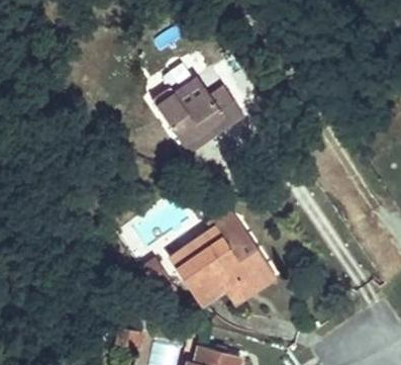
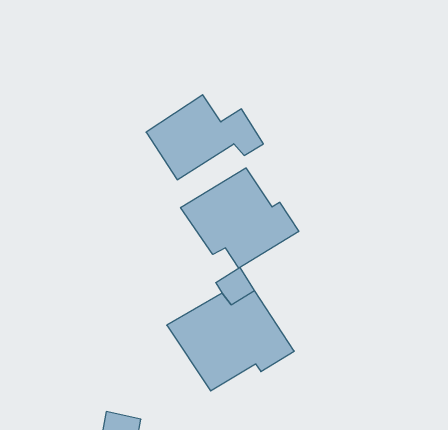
building: none -> [181,168,299,268]

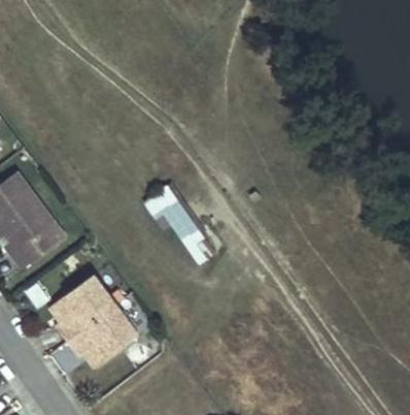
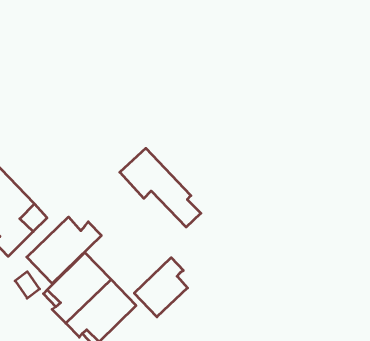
building: none -> [27,217,101,283]
building: none -> [134,258,188,317]

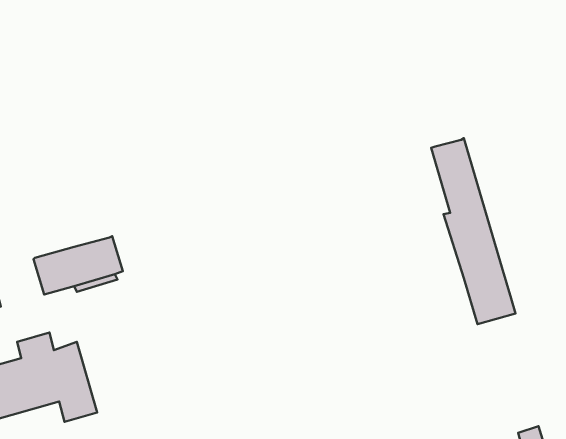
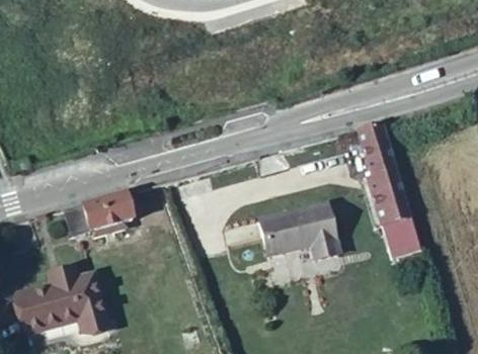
building: none -> [259,203,338,259]

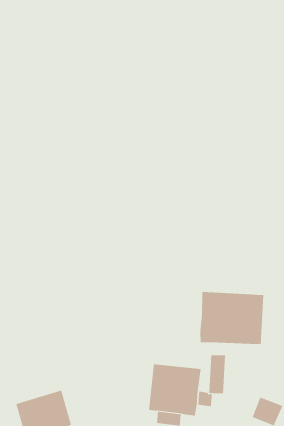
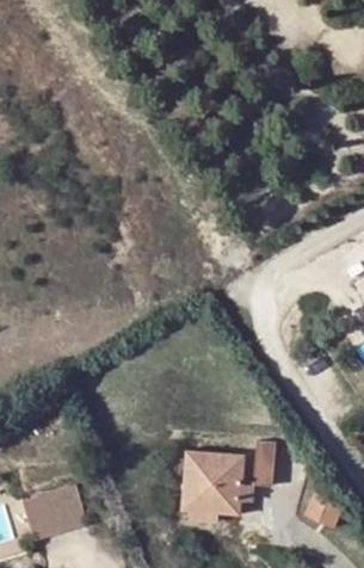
building: [200,291,264,345] -> none

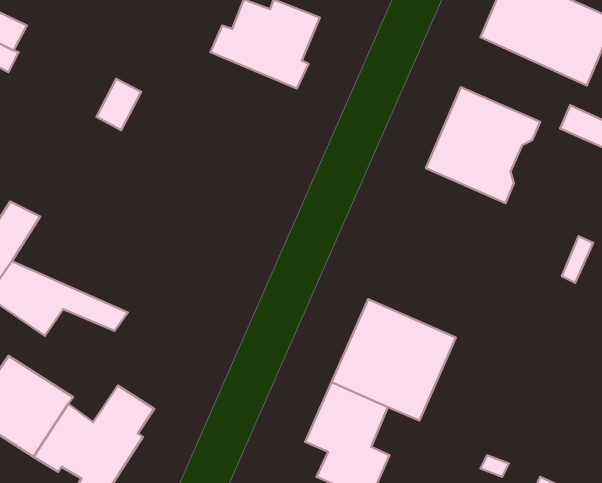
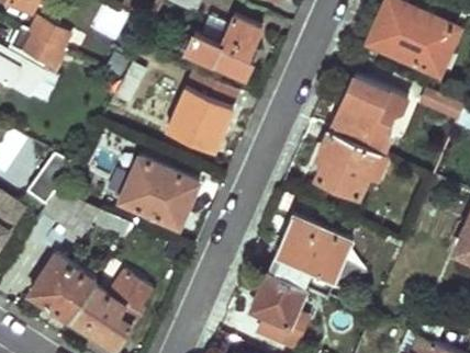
building: none -> [167,73,236,150]
building: none -> [315,130,385,197]
building: none -> [120,155,199,226]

▸ **What you should do**: Only the text of the listing above is wanted, transcribed exactly, without its images.

▸ **Answer to this exercise**:
building: none -> [181,168,299,268]

building: none -> [27,217,101,283]
building: none -> [134,258,188,317]

building: none -> [259,203,338,259]

building: [200,291,264,345] -> none

building: none -> [167,73,236,150]
building: none -> [315,130,385,197]
building: none -> [120,155,199,226]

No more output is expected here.